■ Task description ■
Give again, word for word, each line below starting at the one that contains "purple house: 7 -> 3" and ending at the one that contains "turquoise teapot: 3 -> 0".

**** Data under study ****

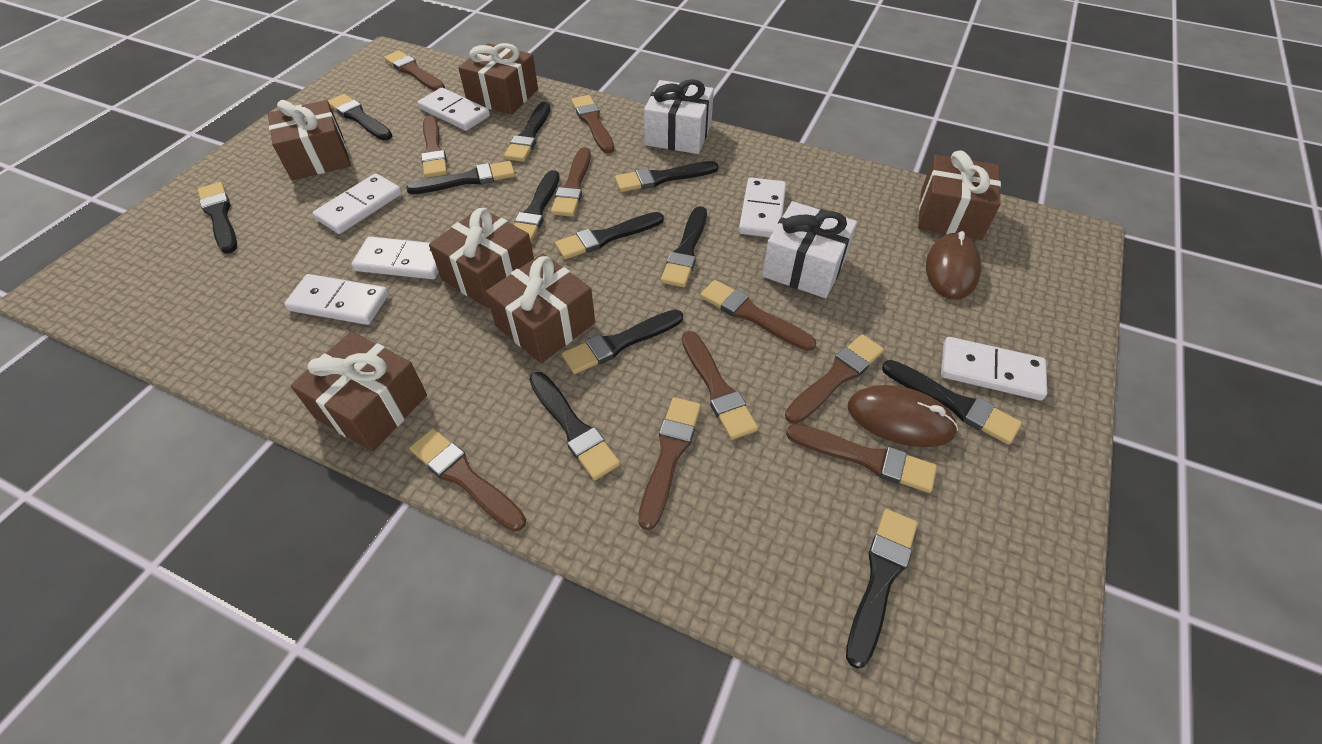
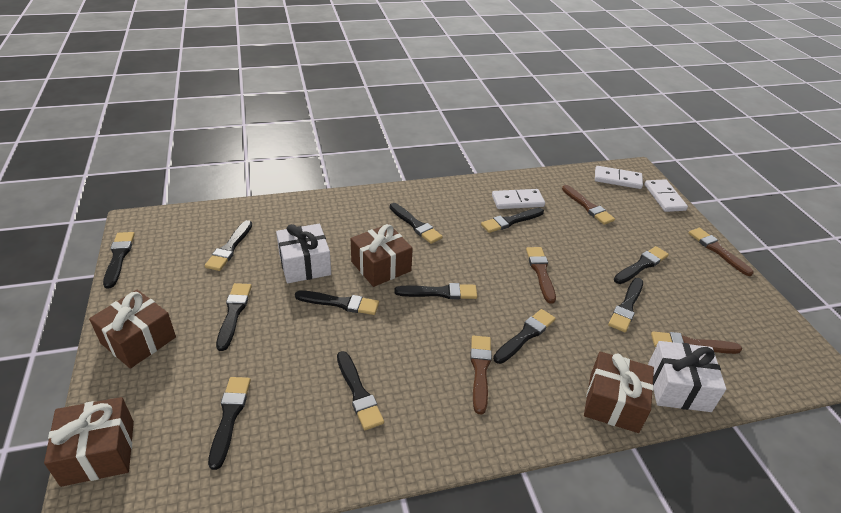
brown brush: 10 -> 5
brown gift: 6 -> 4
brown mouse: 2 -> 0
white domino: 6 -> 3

****
**** Data under study ****

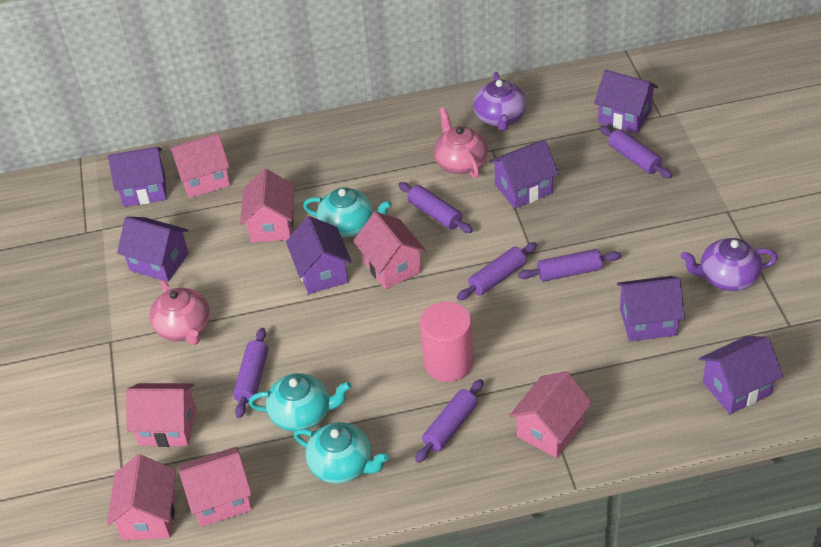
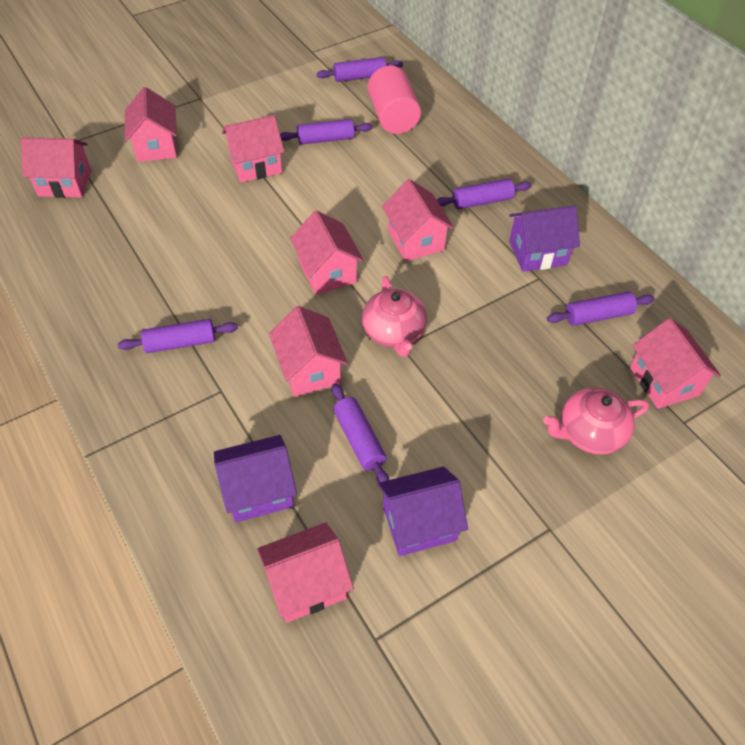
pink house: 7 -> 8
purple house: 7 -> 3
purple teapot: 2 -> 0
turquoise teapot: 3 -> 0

****

■ Result ■
purple house: 7 -> 3
purple teapot: 2 -> 0
turquoise teapot: 3 -> 0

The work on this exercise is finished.